[Coordinate-based object records]
━━━━

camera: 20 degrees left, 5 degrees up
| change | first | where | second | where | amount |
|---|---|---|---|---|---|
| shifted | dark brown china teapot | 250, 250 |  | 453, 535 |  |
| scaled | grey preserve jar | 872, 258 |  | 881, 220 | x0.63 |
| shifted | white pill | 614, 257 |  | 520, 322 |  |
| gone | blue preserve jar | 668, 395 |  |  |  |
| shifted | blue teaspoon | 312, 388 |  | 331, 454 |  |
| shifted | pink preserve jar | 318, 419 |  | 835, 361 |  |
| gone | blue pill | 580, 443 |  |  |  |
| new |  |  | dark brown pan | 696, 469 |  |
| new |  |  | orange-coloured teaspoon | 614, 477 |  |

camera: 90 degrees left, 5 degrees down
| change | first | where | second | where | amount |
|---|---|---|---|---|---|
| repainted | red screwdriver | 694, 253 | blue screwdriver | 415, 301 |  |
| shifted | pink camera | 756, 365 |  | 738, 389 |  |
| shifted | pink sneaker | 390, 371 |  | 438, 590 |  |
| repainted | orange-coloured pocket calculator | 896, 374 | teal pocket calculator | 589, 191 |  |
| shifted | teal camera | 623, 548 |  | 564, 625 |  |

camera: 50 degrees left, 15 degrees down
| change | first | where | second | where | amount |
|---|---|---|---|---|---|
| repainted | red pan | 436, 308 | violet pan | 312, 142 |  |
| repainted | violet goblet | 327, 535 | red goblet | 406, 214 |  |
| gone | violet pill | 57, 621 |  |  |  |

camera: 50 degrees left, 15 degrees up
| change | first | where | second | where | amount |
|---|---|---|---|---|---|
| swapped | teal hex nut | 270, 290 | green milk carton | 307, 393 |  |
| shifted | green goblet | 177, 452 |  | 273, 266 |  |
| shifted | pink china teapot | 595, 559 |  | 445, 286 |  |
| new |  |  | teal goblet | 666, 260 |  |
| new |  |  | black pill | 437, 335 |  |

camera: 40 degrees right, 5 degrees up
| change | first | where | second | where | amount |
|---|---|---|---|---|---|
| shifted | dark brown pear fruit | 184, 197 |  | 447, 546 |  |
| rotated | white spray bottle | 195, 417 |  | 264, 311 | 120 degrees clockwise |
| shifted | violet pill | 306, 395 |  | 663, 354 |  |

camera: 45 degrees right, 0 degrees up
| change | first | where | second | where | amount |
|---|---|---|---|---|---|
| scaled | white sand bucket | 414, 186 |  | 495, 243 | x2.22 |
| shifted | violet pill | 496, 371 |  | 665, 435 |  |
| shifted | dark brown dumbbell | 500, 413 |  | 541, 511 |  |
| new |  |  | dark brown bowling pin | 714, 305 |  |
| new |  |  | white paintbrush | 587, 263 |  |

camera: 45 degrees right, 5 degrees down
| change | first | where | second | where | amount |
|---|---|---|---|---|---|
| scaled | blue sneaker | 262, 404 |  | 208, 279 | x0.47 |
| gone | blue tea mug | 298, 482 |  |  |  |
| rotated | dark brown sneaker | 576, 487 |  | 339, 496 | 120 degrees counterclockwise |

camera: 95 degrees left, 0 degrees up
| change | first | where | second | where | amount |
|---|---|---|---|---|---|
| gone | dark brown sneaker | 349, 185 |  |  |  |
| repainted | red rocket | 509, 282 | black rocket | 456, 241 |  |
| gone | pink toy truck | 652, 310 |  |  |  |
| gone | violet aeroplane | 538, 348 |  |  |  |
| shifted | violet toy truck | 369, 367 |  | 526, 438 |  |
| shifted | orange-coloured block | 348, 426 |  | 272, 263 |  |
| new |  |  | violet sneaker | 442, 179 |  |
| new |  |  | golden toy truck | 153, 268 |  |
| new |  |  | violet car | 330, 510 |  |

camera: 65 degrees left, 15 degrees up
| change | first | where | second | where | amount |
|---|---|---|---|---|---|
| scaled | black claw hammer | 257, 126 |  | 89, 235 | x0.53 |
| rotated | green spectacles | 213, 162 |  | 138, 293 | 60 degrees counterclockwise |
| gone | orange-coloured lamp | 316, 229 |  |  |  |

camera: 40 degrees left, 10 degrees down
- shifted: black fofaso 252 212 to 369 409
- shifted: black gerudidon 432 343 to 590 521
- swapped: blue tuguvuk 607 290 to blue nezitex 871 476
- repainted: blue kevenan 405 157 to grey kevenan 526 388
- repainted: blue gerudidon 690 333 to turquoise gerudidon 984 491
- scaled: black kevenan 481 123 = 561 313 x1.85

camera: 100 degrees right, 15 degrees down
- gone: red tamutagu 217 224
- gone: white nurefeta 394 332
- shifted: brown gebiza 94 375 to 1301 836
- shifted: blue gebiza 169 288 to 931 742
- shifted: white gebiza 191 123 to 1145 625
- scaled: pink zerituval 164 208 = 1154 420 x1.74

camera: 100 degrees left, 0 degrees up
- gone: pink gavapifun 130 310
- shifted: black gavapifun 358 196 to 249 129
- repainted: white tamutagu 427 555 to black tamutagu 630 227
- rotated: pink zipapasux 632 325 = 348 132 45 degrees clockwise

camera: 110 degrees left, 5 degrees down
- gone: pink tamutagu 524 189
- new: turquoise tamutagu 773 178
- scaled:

━━━━

Task brief =>
With the first line of the records as the start and the line holding "blue pill |" as the end, please copy exactly those lines and no others.

Written reply =>
camera: 20 degrees left, 5 degrees up
| change | first | where | second | where | amount |
|---|---|---|---|---|---|
| shifted | dark brown china teapot | 250, 250 |  | 453, 535 |  |
| scaled | grey preserve jar | 872, 258 |  | 881, 220 | x0.63 |
| shifted | white pill | 614, 257 |  | 520, 322 |  |
| gone | blue preserve jar | 668, 395 |  |  |  |
| shifted | blue teaspoon | 312, 388 |  | 331, 454 |  |
| shifted | pink preserve jar | 318, 419 |  | 835, 361 |  |
| gone | blue pill | 580, 443 |  |  |  |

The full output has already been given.